-- Exercise prompt --
Pictures stay out; everything else in the records is to be copied exactly.

-- Listed records --
Start of Block

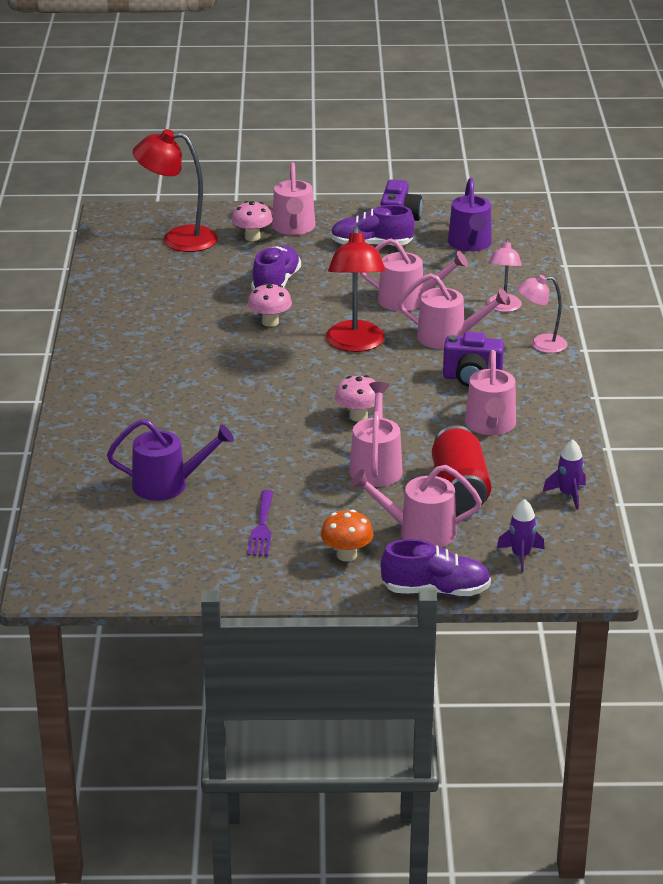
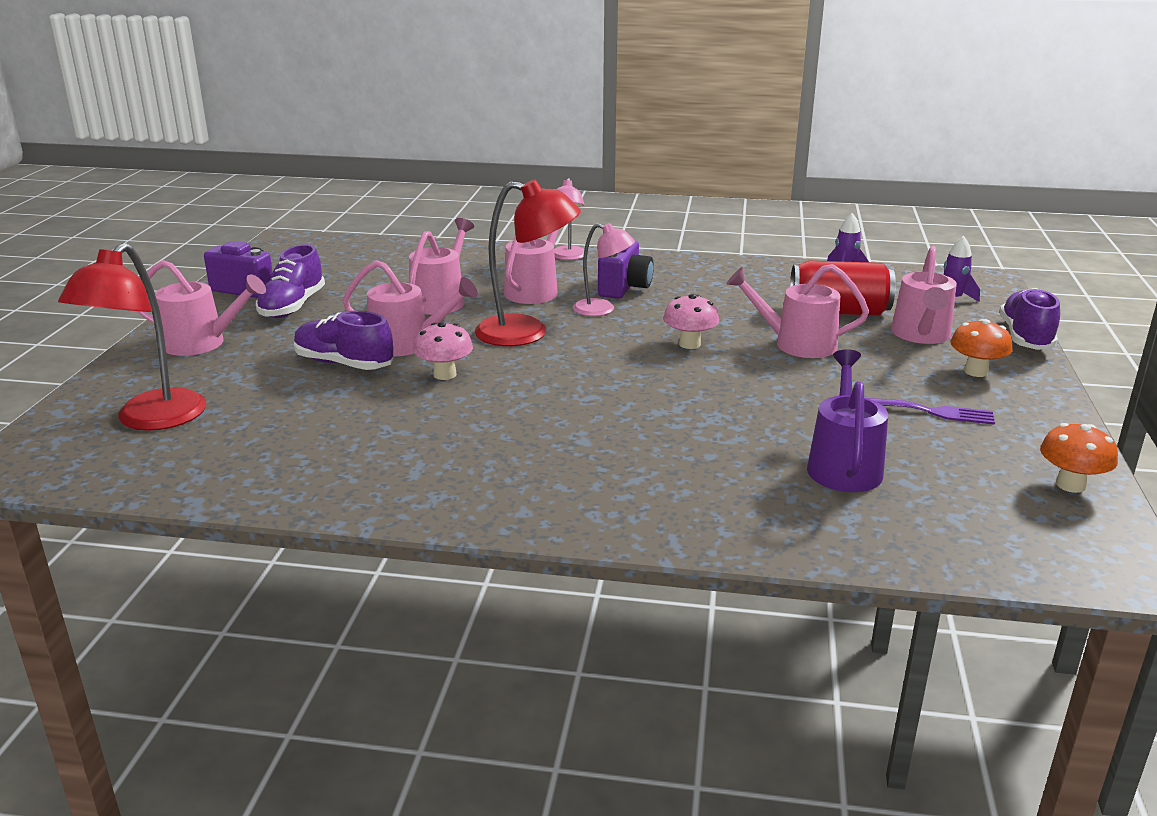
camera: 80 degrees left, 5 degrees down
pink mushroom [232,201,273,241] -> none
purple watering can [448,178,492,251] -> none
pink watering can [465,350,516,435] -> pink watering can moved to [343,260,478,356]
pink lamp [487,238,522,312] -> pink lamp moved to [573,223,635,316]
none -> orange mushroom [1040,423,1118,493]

End of Block

-- Your response --
camera: 80 degrees left, 5 degrees down
pink mushroom [232,201,273,241] -> none
purple watering can [448,178,492,251] -> none
pink watering can [465,350,516,435] -> pink watering can moved to [343,260,478,356]
pink lamp [487,238,522,312] -> pink lamp moved to [573,223,635,316]
none -> orange mushroom [1040,423,1118,493]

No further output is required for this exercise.